# TASK TO COMPLETE
Retype the range from the line holding "purple tile D7:D8" to the last line of the listing, inclusive, exactly as it appears and with nothing else.

# DATASET CONTENT
----

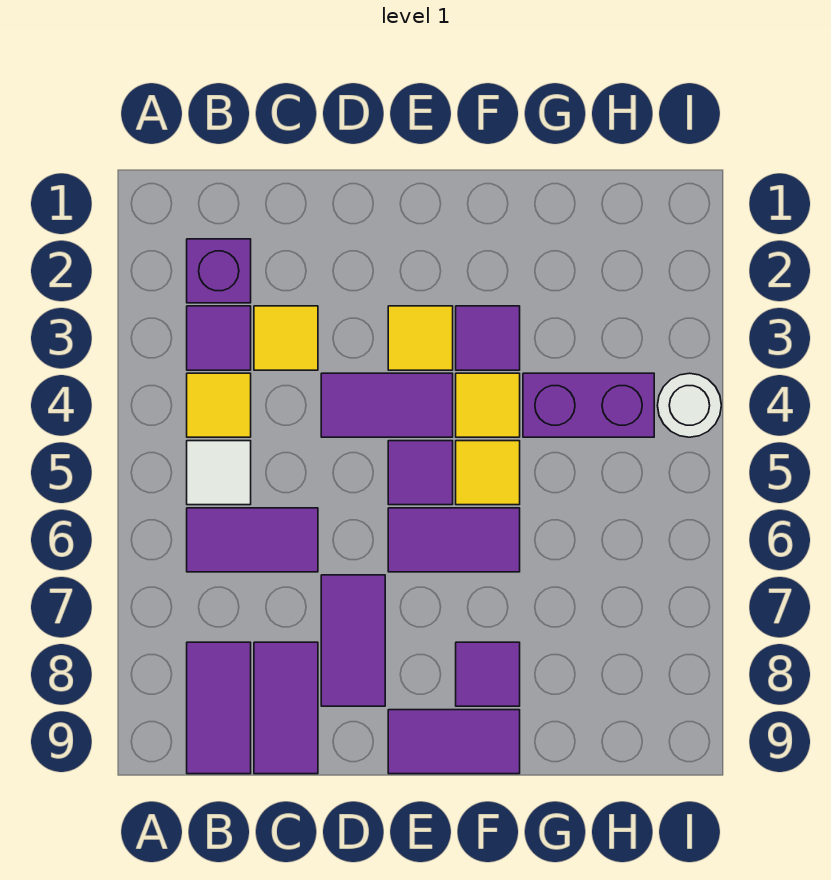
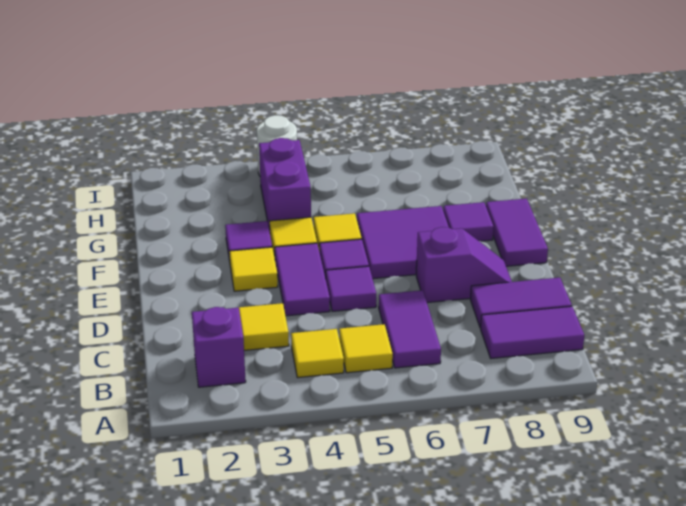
purple tile B3 level 1 -> purple tile D5 level 1
white tile B5 level 1 -> yellow tile B5 level 1
purple tile D7:D8 level 1 -> purple slope D7:D8 level 1 top 7
purple tile E6:F6 level 1 -> purple tile E6:F7 level 1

----

# WORKED SOLUTION
purple tile D7:D8 level 1 -> purple slope D7:D8 level 1 top 7
purple tile E6:F6 level 1 -> purple tile E6:F7 level 1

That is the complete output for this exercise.